* [INFORMATION SUPPLIED]:
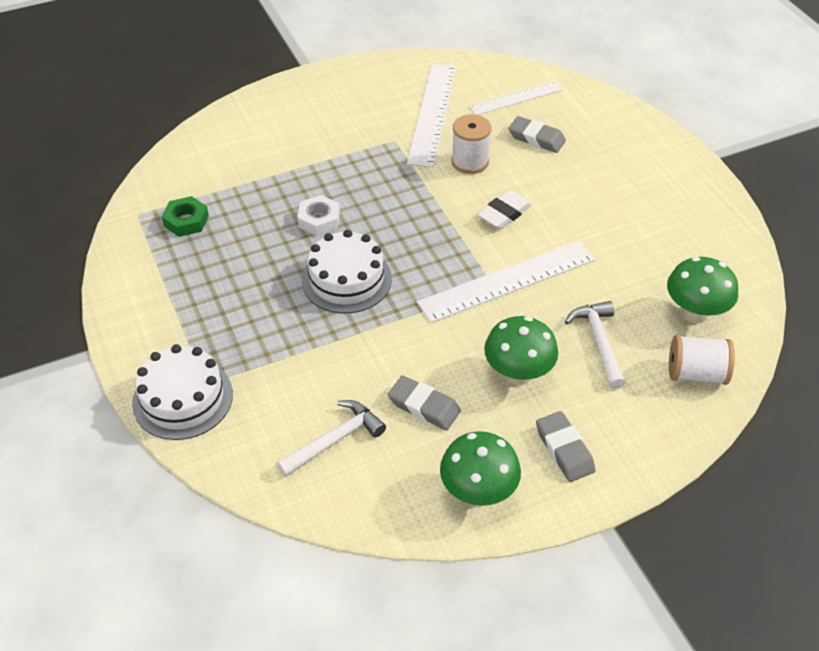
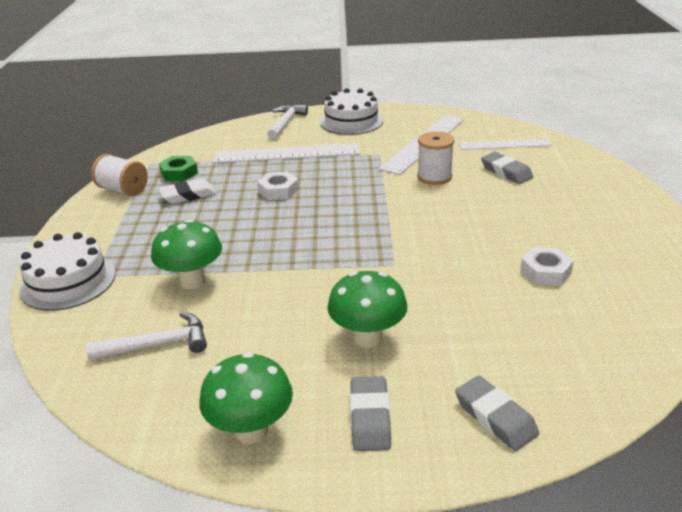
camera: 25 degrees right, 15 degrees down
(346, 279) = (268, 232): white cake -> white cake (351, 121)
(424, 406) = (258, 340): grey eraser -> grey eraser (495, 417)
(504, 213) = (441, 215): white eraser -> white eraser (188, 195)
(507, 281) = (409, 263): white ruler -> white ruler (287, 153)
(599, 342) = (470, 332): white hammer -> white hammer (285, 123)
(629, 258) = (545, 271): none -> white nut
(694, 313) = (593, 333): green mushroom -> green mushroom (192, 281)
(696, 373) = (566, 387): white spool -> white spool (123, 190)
* * *
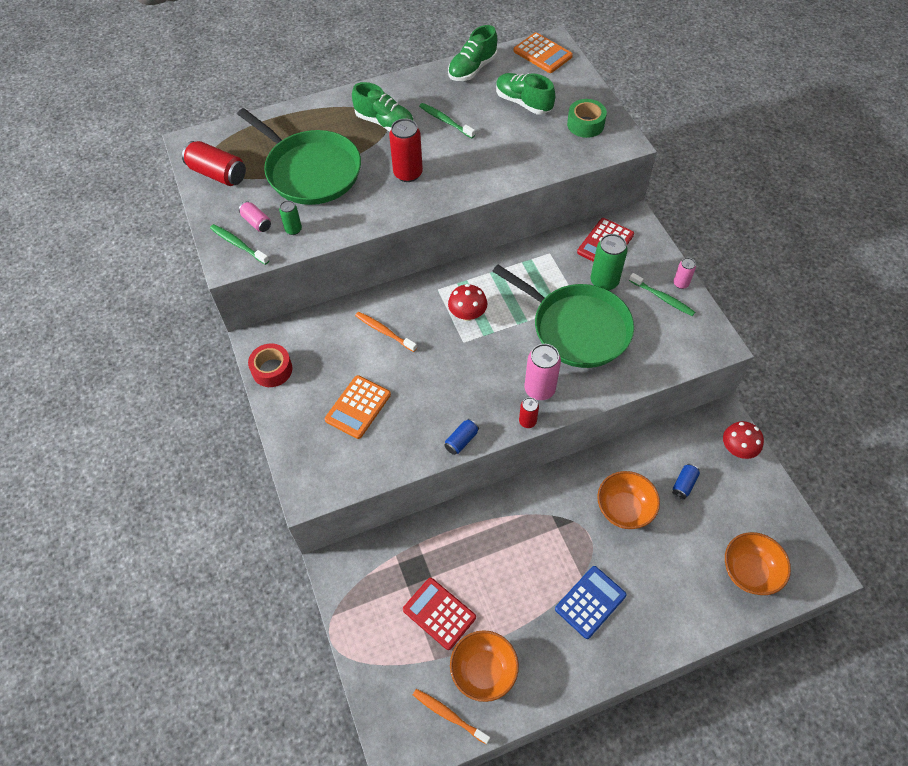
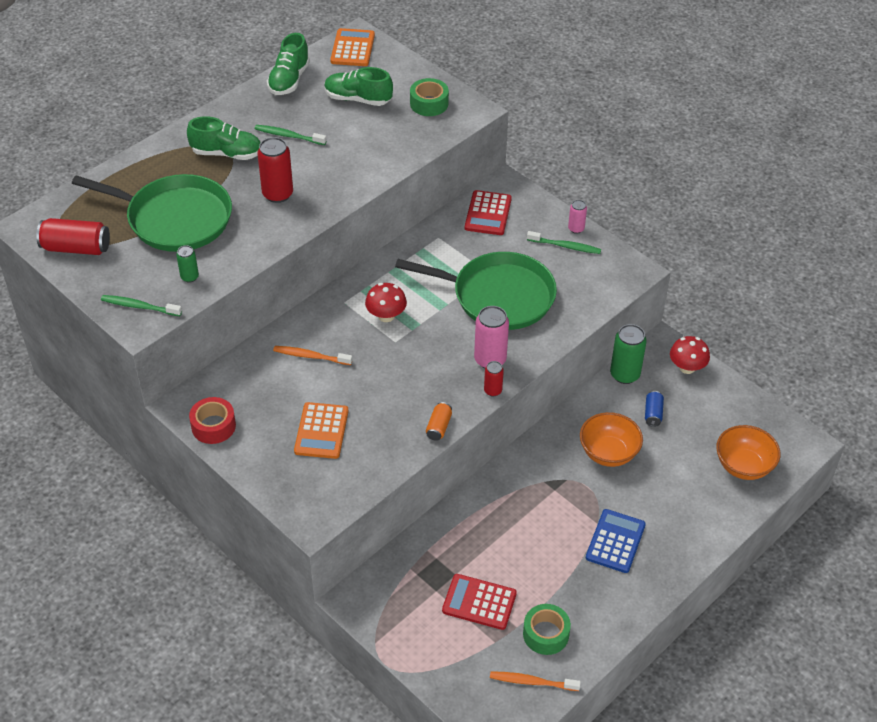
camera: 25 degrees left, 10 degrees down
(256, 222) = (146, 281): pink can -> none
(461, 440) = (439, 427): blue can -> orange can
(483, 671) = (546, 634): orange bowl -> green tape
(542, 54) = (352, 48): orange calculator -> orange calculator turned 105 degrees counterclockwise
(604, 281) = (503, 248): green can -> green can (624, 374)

* [DIRECTIONS]: Write out exactly the lines above from the line with "(424, 406) = (258, 340): grey" through the line with "(696, 373) = (566, 387): white", both of them included, and leave out all other lines.

* [RESPONSE]:
(424, 406) = (258, 340): grey eraser -> grey eraser (495, 417)
(504, 213) = (441, 215): white eraser -> white eraser (188, 195)
(507, 281) = (409, 263): white ruler -> white ruler (287, 153)
(599, 342) = (470, 332): white hammer -> white hammer (285, 123)
(629, 258) = (545, 271): none -> white nut
(694, 313) = (593, 333): green mushroom -> green mushroom (192, 281)
(696, 373) = (566, 387): white spool -> white spool (123, 190)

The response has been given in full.